-------- Records provided

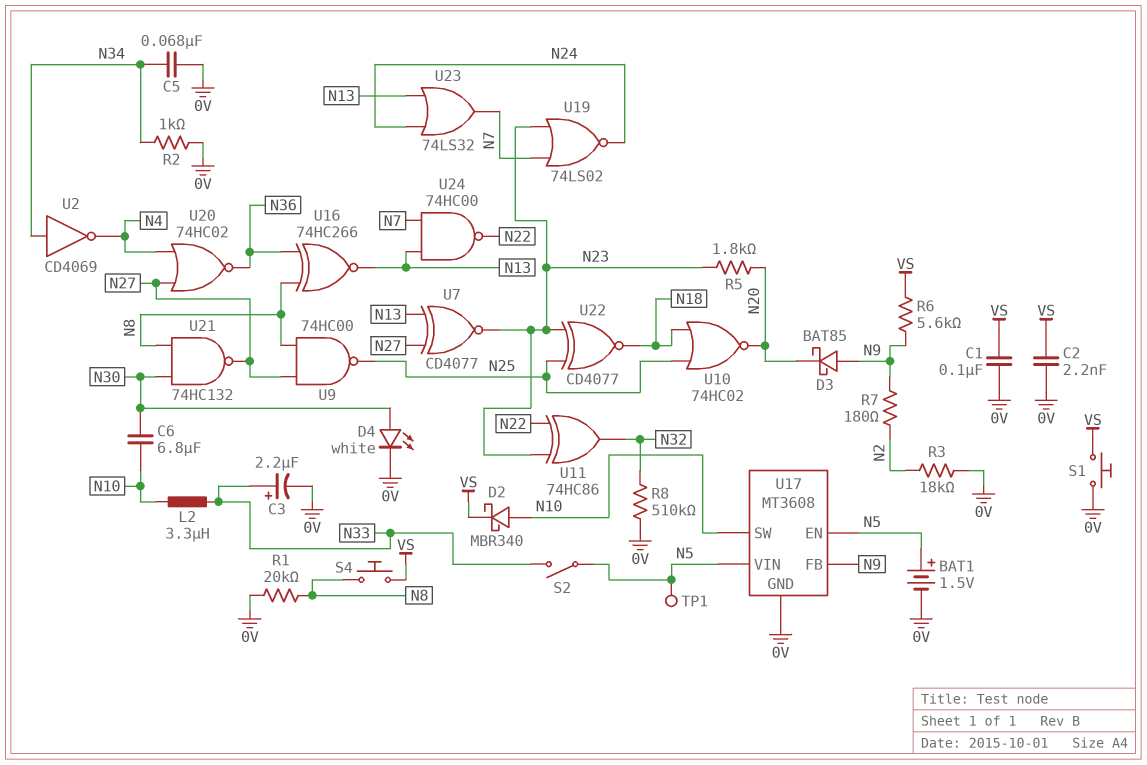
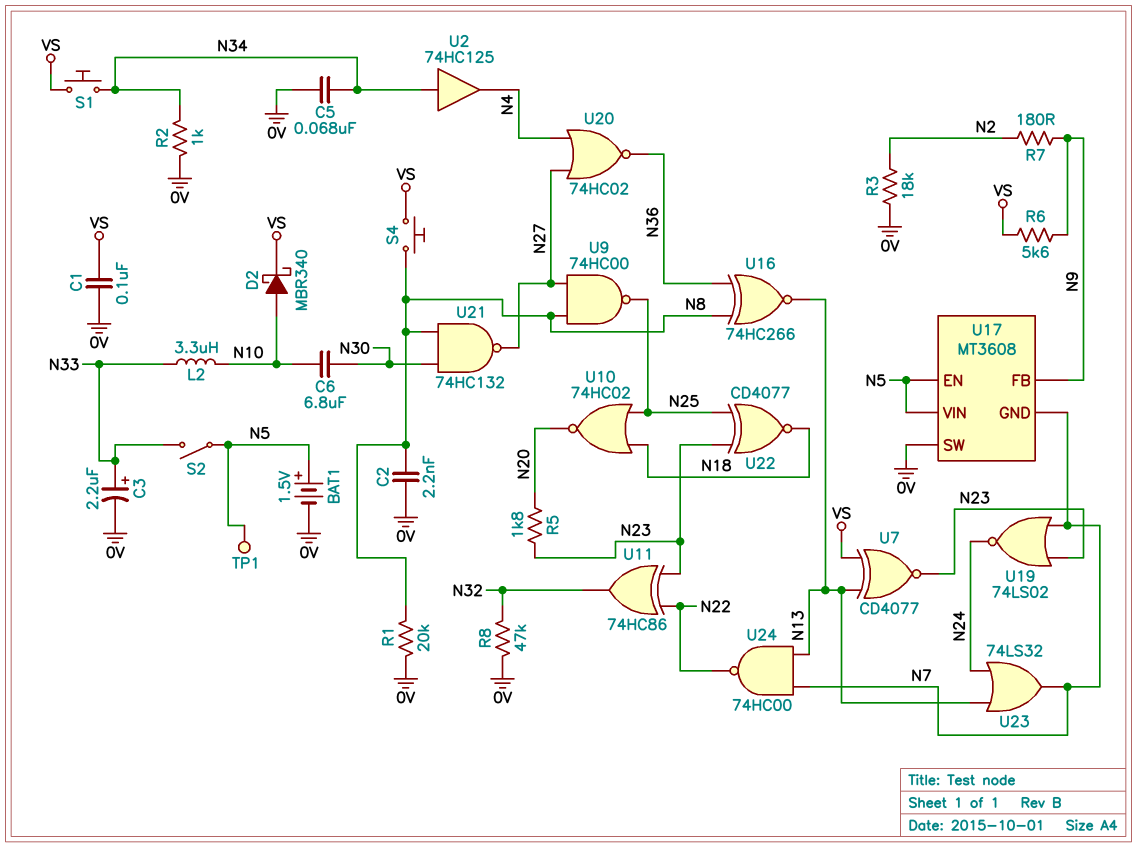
C2: 2.2nF (0V, VS) -> 2.2nF (0V, N8)
D3: schottky BAT85 (A N9, K N20) -> none
D4: LED white (A N30, K 0V) -> none
R8: 510k (0V, N32) -> 47k (0V, N32)
S1: button (0V, VS) -> button (N34, VS)
U2: NOT CD4069 (in N34, out N4) -> buffer 74HC125 (in N34, out N4)
U7: XNOR CD4077 (in N13, in N27, out N23) -> XNOR CD4077 (in N13, in VS, out N23)
U17 pin GND: 0V -> N7
U17 pin SW: N10 -> 0V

----------------

- **What you should do**
Filter the records above down to the lines containing "none".

- **Task result**
D3: schottky BAT85 (A N9, K N20) -> none
D4: LED white (A N30, K 0V) -> none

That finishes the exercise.